Collected data entries
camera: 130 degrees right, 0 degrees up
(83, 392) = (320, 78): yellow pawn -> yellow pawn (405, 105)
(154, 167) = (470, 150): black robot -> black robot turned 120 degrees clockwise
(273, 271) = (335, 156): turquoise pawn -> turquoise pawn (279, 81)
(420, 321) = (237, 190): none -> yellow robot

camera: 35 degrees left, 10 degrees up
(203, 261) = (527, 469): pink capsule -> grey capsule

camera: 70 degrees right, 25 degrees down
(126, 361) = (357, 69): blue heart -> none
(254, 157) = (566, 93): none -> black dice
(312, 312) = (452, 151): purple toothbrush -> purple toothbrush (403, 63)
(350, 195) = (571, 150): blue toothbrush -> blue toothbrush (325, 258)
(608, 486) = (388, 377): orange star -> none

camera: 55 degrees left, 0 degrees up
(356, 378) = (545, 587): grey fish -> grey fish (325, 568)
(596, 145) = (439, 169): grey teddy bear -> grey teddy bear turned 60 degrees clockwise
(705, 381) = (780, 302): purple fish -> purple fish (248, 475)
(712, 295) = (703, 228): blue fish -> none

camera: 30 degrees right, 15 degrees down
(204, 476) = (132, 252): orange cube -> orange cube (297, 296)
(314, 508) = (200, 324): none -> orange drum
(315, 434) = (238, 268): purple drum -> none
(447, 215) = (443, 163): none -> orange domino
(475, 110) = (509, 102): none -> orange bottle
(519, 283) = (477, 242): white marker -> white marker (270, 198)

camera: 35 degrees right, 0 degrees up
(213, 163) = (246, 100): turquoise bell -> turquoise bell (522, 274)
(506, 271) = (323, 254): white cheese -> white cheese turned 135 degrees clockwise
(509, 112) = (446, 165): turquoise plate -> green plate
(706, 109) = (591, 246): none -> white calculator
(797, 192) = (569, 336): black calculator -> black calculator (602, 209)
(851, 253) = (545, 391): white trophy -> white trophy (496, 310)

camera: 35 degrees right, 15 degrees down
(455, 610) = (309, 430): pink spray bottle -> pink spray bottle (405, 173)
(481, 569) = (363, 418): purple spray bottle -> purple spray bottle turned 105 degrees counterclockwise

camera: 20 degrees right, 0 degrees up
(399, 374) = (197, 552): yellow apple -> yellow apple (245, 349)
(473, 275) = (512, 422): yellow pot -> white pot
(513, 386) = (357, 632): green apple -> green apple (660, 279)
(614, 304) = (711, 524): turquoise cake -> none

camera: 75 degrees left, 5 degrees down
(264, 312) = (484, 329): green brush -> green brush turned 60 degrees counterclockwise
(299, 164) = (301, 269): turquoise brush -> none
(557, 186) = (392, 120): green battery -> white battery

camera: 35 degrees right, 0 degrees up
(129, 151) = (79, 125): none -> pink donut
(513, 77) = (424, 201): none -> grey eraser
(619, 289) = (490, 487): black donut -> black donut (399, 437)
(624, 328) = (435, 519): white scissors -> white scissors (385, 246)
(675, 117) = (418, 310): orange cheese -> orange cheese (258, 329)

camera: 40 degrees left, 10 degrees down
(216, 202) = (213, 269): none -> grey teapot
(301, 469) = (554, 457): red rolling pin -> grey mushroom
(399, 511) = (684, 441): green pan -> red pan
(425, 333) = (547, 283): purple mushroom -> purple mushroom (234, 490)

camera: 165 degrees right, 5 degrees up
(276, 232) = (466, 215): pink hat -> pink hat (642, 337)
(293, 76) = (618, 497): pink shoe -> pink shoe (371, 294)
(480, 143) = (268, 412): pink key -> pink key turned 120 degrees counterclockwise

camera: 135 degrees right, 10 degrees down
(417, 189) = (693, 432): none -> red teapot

> _TASK INSTRUCTIONS_:
Go to the line with "(481, 569) = (363, 418): purple" in the entries above and repeat every line from there through the line with "(301, 469) = (554, 457): red", exactly and with no other text.

> _ANSWER TO THIS EXERCISE_:
(481, 569) = (363, 418): purple spray bottle -> purple spray bottle turned 105 degrees counterclockwise

camera: 20 degrees right, 0 degrees up
(399, 374) = (197, 552): yellow apple -> yellow apple (245, 349)
(473, 275) = (512, 422): yellow pot -> white pot
(513, 386) = (357, 632): green apple -> green apple (660, 279)
(614, 304) = (711, 524): turquoise cake -> none

camera: 75 degrees left, 5 degrees down
(264, 312) = (484, 329): green brush -> green brush turned 60 degrees counterclockwise
(299, 164) = (301, 269): turquoise brush -> none
(557, 186) = (392, 120): green battery -> white battery

camera: 35 degrees right, 0 degrees up
(129, 151) = (79, 125): none -> pink donut
(513, 77) = (424, 201): none -> grey eraser
(619, 289) = (490, 487): black donut -> black donut (399, 437)
(624, 328) = (435, 519): white scissors -> white scissors (385, 246)
(675, 117) = (418, 310): orange cheese -> orange cheese (258, 329)

camera: 40 degrees left, 10 degrees down
(216, 202) = (213, 269): none -> grey teapot
(301, 469) = (554, 457): red rolling pin -> grey mushroom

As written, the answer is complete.